ABOUT THIS EXERCISE:
Go through the listing below and output exactly the line with "green hexagon: (201, 256)", the line with "red cross: (86, 27)", and each line between; omit the rest.
--------
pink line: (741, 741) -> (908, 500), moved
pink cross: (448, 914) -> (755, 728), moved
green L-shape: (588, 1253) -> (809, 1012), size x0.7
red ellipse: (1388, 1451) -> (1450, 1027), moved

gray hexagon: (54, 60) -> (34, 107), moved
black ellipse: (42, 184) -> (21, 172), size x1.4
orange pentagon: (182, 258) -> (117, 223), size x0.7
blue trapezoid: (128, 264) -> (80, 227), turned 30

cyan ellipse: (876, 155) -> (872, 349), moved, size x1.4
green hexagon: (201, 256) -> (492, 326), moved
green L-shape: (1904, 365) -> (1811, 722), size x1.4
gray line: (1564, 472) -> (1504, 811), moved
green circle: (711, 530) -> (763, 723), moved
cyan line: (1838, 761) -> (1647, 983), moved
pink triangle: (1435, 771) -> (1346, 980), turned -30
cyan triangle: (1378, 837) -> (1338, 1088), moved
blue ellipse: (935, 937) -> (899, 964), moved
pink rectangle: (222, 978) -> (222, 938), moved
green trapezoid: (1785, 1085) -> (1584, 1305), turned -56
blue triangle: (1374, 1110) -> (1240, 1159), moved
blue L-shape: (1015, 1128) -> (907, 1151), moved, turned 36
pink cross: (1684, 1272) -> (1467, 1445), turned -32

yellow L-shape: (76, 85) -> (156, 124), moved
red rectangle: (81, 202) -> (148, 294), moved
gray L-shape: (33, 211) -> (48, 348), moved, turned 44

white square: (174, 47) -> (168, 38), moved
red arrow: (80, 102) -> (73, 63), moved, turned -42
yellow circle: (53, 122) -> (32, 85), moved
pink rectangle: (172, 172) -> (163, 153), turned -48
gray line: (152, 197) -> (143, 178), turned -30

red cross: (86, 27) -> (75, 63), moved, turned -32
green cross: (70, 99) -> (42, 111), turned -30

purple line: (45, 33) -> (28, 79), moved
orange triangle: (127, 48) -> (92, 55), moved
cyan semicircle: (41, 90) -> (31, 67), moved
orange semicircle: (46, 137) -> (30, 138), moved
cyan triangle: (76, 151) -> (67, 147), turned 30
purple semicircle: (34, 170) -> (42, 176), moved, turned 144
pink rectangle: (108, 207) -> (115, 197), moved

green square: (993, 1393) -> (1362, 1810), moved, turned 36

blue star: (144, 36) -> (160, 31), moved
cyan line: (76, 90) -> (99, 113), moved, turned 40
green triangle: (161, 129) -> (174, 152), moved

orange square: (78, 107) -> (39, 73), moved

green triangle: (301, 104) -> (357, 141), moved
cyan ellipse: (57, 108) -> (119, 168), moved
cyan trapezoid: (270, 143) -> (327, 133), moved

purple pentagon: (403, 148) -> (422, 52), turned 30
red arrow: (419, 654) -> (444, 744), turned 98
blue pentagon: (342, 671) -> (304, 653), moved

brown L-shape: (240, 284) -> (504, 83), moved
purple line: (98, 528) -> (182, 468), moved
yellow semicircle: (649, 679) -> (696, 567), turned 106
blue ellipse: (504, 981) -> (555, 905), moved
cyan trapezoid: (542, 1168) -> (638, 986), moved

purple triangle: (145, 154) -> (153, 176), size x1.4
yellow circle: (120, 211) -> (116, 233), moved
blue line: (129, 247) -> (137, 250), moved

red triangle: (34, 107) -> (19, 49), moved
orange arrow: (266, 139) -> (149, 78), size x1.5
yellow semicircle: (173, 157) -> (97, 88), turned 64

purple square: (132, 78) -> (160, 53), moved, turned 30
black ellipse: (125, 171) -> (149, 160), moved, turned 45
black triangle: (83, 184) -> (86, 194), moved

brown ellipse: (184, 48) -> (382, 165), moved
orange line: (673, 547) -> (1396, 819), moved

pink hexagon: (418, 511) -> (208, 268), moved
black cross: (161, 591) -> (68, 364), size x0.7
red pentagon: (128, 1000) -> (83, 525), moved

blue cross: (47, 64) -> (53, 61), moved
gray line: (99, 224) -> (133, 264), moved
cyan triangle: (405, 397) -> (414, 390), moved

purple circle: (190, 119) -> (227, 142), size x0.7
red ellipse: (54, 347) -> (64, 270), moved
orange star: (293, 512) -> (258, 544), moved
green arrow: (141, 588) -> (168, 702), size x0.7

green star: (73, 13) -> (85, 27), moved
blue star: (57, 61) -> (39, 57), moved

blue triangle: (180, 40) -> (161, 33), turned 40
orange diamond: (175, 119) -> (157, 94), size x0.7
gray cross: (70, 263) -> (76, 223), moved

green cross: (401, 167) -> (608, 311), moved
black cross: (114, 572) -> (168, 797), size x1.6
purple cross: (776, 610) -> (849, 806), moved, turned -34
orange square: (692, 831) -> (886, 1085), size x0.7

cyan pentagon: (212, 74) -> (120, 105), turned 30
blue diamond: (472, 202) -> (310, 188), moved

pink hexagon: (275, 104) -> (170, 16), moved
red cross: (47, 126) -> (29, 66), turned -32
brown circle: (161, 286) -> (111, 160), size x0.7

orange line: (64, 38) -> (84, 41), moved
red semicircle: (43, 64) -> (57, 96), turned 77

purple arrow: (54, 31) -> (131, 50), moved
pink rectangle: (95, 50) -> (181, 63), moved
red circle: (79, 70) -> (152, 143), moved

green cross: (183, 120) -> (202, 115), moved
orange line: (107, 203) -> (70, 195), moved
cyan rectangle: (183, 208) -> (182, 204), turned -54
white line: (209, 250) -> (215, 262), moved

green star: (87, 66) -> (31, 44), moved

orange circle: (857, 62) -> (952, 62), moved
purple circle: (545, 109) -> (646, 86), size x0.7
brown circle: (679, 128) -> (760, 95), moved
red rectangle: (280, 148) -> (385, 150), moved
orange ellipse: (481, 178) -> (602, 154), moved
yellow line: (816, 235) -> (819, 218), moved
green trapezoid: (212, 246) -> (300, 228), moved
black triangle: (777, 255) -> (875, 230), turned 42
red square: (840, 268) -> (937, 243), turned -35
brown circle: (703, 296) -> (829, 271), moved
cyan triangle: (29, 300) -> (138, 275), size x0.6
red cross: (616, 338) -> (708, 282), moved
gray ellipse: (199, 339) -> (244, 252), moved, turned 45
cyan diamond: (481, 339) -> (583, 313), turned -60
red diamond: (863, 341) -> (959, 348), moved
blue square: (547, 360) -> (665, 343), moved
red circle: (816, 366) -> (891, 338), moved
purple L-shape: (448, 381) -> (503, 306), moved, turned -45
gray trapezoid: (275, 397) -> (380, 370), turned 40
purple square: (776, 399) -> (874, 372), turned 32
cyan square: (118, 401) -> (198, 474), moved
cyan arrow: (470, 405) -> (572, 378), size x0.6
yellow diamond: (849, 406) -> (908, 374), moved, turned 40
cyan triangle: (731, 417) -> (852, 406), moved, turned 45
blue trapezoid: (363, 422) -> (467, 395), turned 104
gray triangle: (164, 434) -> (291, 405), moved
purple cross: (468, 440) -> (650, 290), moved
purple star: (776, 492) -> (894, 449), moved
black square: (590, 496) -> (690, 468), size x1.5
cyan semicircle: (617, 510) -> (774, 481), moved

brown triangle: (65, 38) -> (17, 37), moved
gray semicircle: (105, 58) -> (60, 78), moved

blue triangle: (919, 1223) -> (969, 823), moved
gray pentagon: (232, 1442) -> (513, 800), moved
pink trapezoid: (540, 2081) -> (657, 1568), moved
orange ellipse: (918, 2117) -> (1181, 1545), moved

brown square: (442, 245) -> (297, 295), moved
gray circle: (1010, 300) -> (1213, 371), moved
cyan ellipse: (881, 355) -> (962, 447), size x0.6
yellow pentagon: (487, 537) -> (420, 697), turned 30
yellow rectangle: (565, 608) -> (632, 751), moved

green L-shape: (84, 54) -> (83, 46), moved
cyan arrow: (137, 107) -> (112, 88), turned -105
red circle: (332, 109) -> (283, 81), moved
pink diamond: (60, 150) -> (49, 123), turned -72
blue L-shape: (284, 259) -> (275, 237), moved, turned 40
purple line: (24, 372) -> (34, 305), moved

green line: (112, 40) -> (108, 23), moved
--------
REPLY TO THE EXERCISE:
green hexagon: (201, 256) -> (492, 326), moved
green L-shape: (1904, 365) -> (1811, 722), size x1.4
gray line: (1564, 472) -> (1504, 811), moved
green circle: (711, 530) -> (763, 723), moved
cyan line: (1838, 761) -> (1647, 983), moved
pink triangle: (1435, 771) -> (1346, 980), turned -30
cyan triangle: (1378, 837) -> (1338, 1088), moved
blue ellipse: (935, 937) -> (899, 964), moved
pink rectangle: (222, 978) -> (222, 938), moved
green trapezoid: (1785, 1085) -> (1584, 1305), turned -56
blue triangle: (1374, 1110) -> (1240, 1159), moved
blue L-shape: (1015, 1128) -> (907, 1151), moved, turned 36
pink cross: (1684, 1272) -> (1467, 1445), turned -32

yellow L-shape: (76, 85) -> (156, 124), moved
red rectangle: (81, 202) -> (148, 294), moved
gray L-shape: (33, 211) -> (48, 348), moved, turned 44

white square: (174, 47) -> (168, 38), moved
red arrow: (80, 102) -> (73, 63), moved, turned -42
yellow circle: (53, 122) -> (32, 85), moved
pink rectangle: (172, 172) -> (163, 153), turned -48
gray line: (152, 197) -> (143, 178), turned -30

red cross: (86, 27) -> (75, 63), moved, turned -32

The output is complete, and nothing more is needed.